Work to be completed:
Below this line are records; write out exactly the lines from the one containing "camera: 30 degrees right, 0 degrees up" through the one containing "(365, 92) = (613, 272): white", with the pictures left out.

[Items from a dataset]
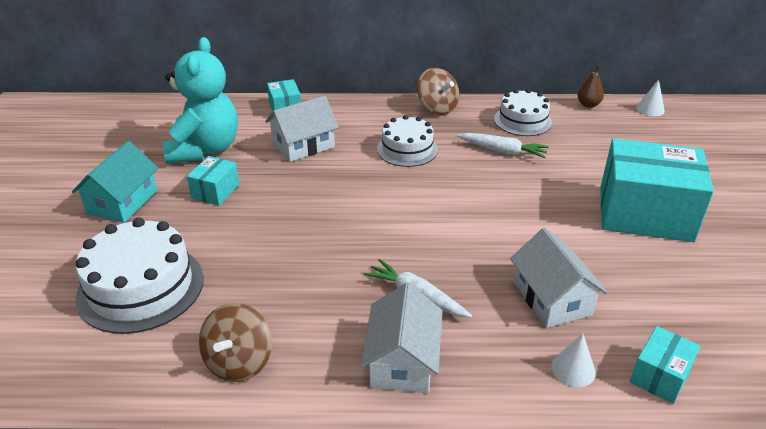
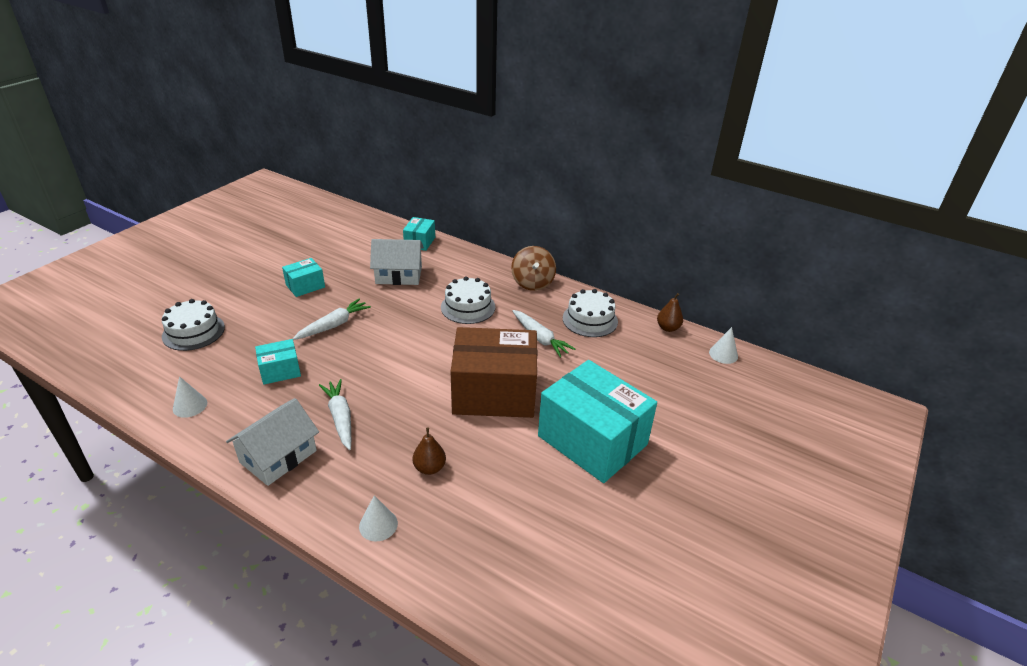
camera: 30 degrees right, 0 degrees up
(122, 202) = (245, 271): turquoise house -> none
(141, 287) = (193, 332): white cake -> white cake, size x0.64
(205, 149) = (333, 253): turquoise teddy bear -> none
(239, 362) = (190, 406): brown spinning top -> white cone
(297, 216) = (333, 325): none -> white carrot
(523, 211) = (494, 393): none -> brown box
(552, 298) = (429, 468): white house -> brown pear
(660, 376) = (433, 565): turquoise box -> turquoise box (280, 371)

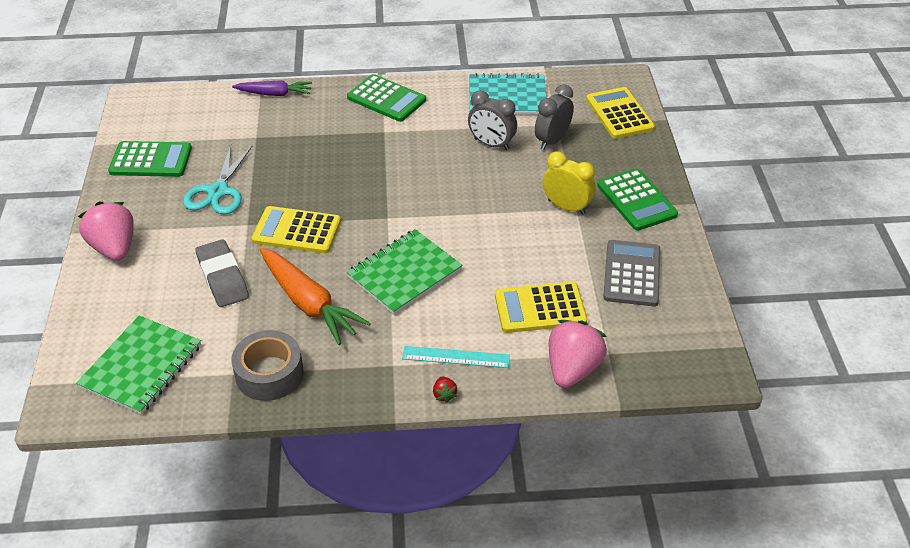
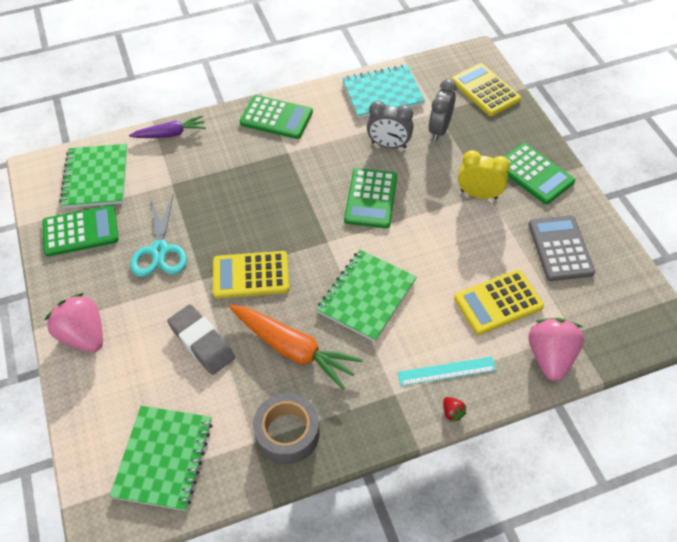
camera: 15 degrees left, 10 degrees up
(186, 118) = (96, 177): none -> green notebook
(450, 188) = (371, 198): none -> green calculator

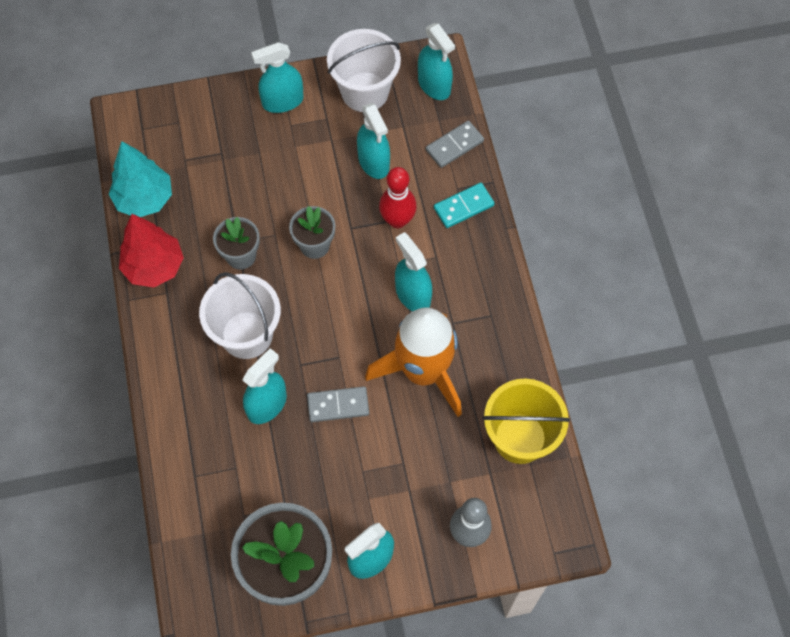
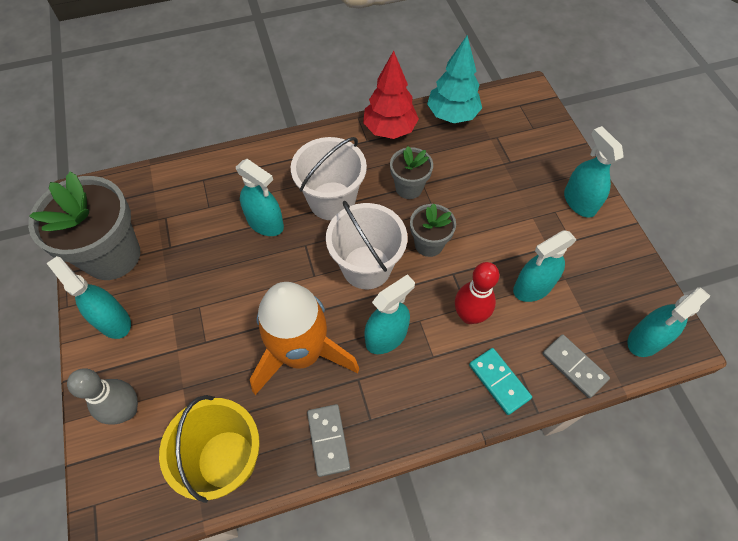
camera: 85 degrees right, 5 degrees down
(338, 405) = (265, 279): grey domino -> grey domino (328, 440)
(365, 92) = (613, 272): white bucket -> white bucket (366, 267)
---
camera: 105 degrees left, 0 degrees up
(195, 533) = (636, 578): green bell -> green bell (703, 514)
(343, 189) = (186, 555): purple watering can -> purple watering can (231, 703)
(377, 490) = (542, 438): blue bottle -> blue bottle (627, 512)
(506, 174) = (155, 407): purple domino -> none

Exercise solution:
camera: 30 degrees right, 0 degrees up
(122, 202) = (245, 271): turquoise house -> none
(141, 287) = (193, 332): white cake -> white cake, size x0.64
(205, 149) = (333, 253): turquoise teddy bear -> none
(239, 362) = (190, 406): brown spinning top -> white cone
(297, 216) = (333, 325): none -> white carrot
(523, 211) = (494, 393): none -> brown box
(552, 298) = (429, 468): white house -> brown pear
(660, 376) = (433, 565): turquoise box -> turquoise box (280, 371)

camera: 15 degrees left, 10 degrees up
(186, 118) = (96, 177): none -> green notebook
(450, 188) = (371, 198): none -> green calculator

camera: 85 degrees right, 5 degrees down
(338, 405) = (265, 279): grey domino -> grey domino (328, 440)
(365, 92) = (613, 272): white bucket -> white bucket (366, 267)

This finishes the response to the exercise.